▸ **YOUR INSTRUCTIONS**
Transcribe exactly the line that contains "purple round brick C7" and each line that comes after it in the material, the last line included, and nothing more.

· · · · ·

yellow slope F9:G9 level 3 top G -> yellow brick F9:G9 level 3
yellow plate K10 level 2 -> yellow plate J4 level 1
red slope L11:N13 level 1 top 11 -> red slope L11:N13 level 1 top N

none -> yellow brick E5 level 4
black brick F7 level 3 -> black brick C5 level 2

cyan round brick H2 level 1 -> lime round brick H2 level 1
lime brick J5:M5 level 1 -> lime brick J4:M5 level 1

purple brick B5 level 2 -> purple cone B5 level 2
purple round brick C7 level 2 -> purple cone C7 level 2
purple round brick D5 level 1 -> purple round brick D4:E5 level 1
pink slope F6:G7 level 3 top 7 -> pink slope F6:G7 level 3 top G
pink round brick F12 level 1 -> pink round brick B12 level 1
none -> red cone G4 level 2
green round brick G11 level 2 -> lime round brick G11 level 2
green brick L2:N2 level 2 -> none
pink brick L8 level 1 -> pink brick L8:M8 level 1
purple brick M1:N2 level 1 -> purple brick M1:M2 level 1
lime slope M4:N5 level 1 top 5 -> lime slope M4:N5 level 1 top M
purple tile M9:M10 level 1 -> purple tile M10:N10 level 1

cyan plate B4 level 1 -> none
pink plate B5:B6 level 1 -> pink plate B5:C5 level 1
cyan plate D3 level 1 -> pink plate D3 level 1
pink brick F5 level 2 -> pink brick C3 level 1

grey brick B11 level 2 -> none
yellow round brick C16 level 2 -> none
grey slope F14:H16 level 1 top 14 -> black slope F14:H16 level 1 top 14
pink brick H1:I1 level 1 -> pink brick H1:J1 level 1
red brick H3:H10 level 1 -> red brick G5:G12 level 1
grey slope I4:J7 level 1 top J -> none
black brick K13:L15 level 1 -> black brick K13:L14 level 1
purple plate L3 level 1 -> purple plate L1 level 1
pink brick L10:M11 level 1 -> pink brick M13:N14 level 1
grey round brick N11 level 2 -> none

· · · · ·

▸ **REPLY**
purple round brick C7 level 2 -> purple cone C7 level 2
purple round brick D5 level 1 -> purple round brick D4:E5 level 1
pink slope F6:G7 level 3 top 7 -> pink slope F6:G7 level 3 top G
pink round brick F12 level 1 -> pink round brick B12 level 1
none -> red cone G4 level 2
green round brick G11 level 2 -> lime round brick G11 level 2
green brick L2:N2 level 2 -> none
pink brick L8 level 1 -> pink brick L8:M8 level 1
purple brick M1:N2 level 1 -> purple brick M1:M2 level 1
lime slope M4:N5 level 1 top 5 -> lime slope M4:N5 level 1 top M
purple tile M9:M10 level 1 -> purple tile M10:N10 level 1

cyan plate B4 level 1 -> none
pink plate B5:B6 level 1 -> pink plate B5:C5 level 1
cyan plate D3 level 1 -> pink plate D3 level 1
pink brick F5 level 2 -> pink brick C3 level 1

grey brick B11 level 2 -> none
yellow round brick C16 level 2 -> none
grey slope F14:H16 level 1 top 14 -> black slope F14:H16 level 1 top 14
pink brick H1:I1 level 1 -> pink brick H1:J1 level 1
red brick H3:H10 level 1 -> red brick G5:G12 level 1
grey slope I4:J7 level 1 top J -> none
black brick K13:L15 level 1 -> black brick K13:L14 level 1
purple plate L3 level 1 -> purple plate L1 level 1
pink brick L10:M11 level 1 -> pink brick M13:N14 level 1
grey round brick N11 level 2 -> none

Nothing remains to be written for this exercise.